== Work item ==
Return the data that follows exactly, with each line intact.
[[ Material to process open ]]
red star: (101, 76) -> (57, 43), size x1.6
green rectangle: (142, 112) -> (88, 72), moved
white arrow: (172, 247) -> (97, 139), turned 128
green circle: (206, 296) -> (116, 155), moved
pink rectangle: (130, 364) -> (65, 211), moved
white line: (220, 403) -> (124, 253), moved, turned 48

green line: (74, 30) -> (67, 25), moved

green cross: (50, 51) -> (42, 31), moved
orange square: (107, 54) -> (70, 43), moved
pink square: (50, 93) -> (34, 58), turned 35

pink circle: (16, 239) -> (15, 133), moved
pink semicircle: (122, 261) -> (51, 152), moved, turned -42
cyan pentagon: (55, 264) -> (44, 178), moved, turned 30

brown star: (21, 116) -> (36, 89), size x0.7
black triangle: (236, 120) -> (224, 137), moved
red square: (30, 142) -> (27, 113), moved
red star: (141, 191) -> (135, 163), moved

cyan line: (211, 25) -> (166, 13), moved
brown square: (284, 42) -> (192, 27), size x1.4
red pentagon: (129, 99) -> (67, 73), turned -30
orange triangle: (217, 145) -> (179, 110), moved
[[ Material to process closed ]]
== Response area ==
red star: (101, 76) -> (57, 43), size x1.6
green rectangle: (142, 112) -> (88, 72), moved
white arrow: (172, 247) -> (97, 139), turned 128
green circle: (206, 296) -> (116, 155), moved
pink rectangle: (130, 364) -> (65, 211), moved
white line: (220, 403) -> (124, 253), moved, turned 48

green line: (74, 30) -> (67, 25), moved

green cross: (50, 51) -> (42, 31), moved
orange square: (107, 54) -> (70, 43), moved
pink square: (50, 93) -> (34, 58), turned 35

pink circle: (16, 239) -> (15, 133), moved
pink semicircle: (122, 261) -> (51, 152), moved, turned -42
cyan pentagon: (55, 264) -> (44, 178), moved, turned 30

brown star: (21, 116) -> (36, 89), size x0.7
black triangle: (236, 120) -> (224, 137), moved
red square: (30, 142) -> (27, 113), moved
red star: (141, 191) -> (135, 163), moved

cyan line: (211, 25) -> (166, 13), moved
brown square: (284, 42) -> (192, 27), size x1.4
red pentagon: (129, 99) -> (67, 73), turned -30
orange triangle: (217, 145) -> (179, 110), moved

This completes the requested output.